EXERCISE REQUIREMENTS: Pictures excluded, copy every record that follows exactly as it appears.
──────────────────────────────
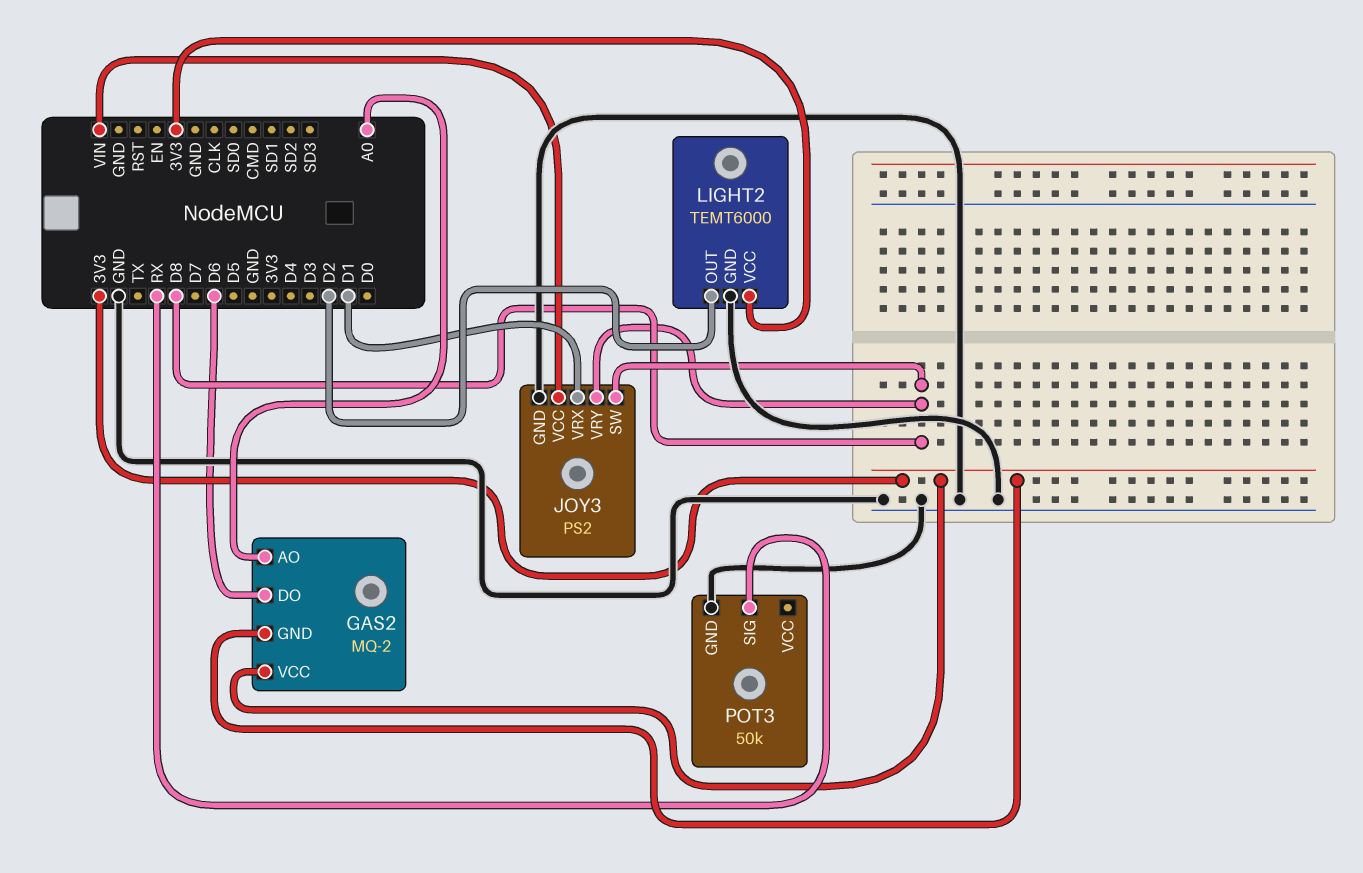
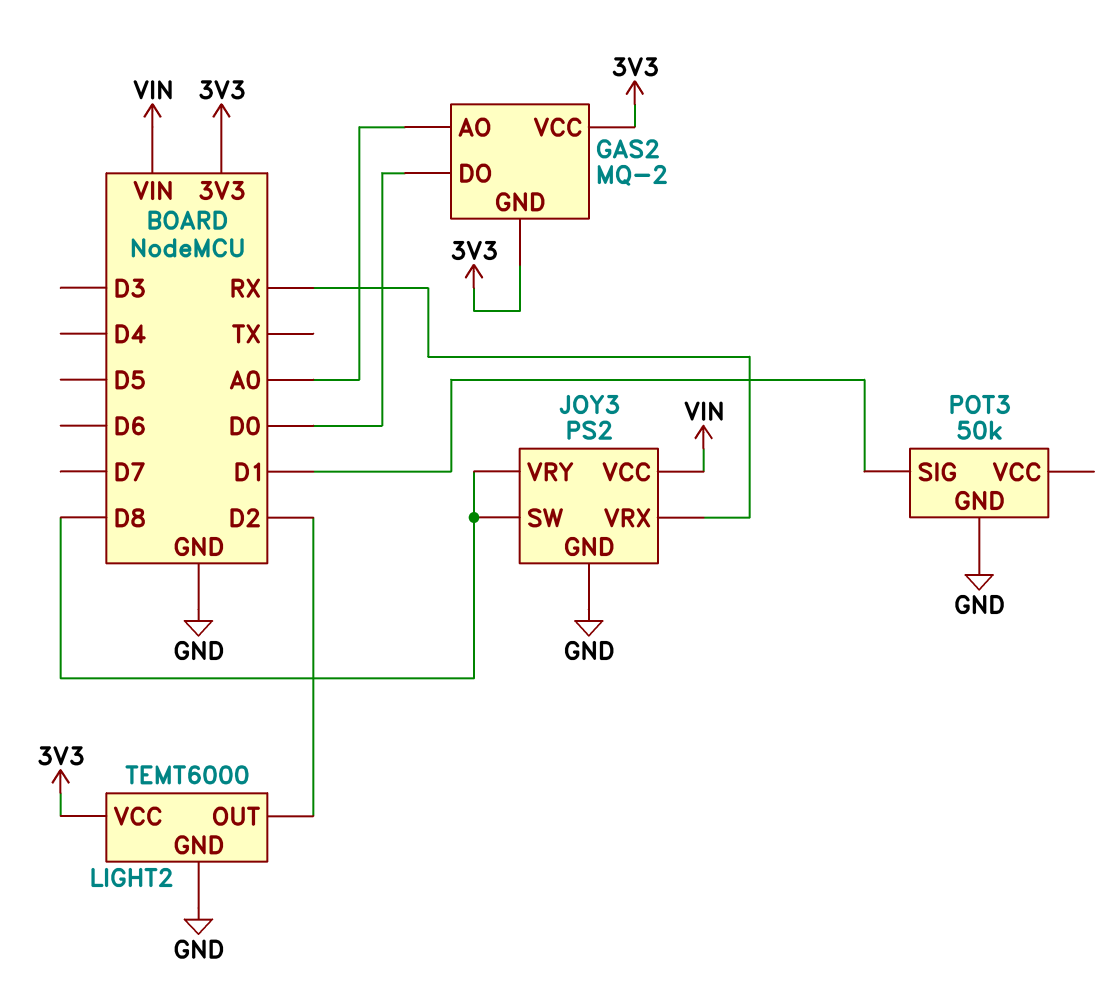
GAS2 pin DO: D6 -> D0
JOY3 pin VRX: D1 -> RX
POT3 pin SIG: RX -> D1

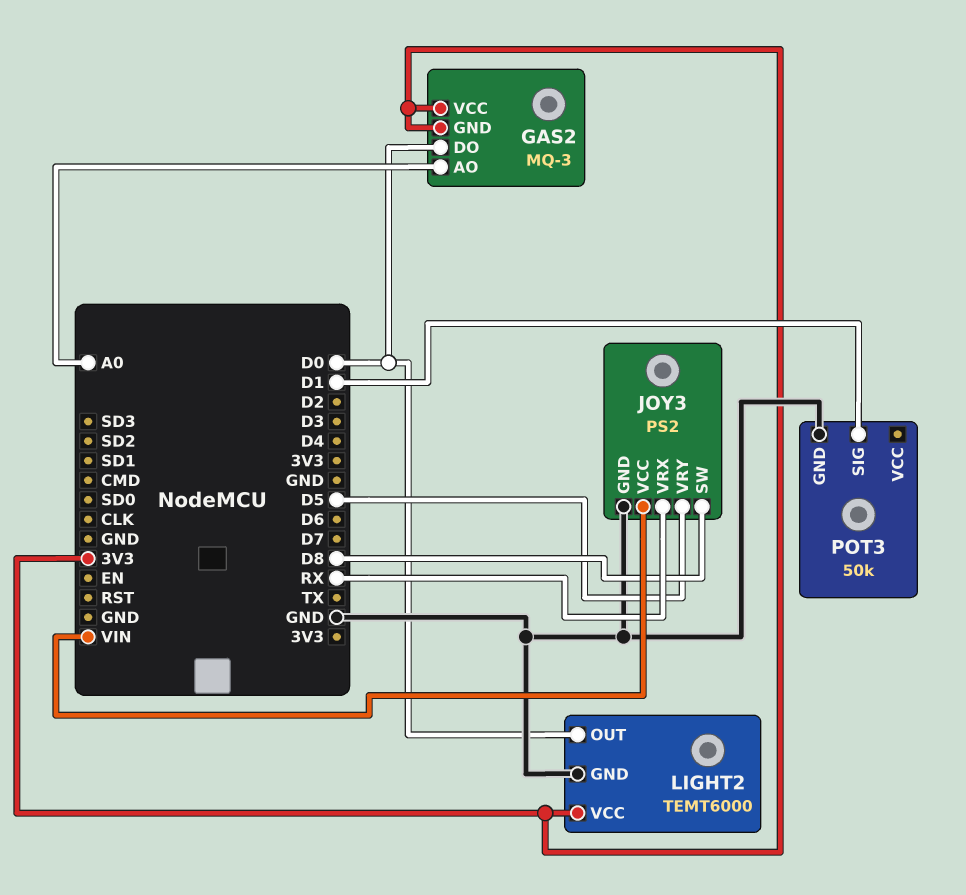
GAS2: MQ-2 -> MQ-3
JOY3 pin VRY: D8 -> D5
LIGHT2 pin OUT: D2 -> D0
──────────────────────────────
REPLY:
GAS2 pin DO: D6 -> D0
JOY3 pin VRX: D1 -> RX
POT3 pin SIG: RX -> D1

GAS2: MQ-2 -> MQ-3
JOY3 pin VRY: D8 -> D5
LIGHT2 pin OUT: D2 -> D0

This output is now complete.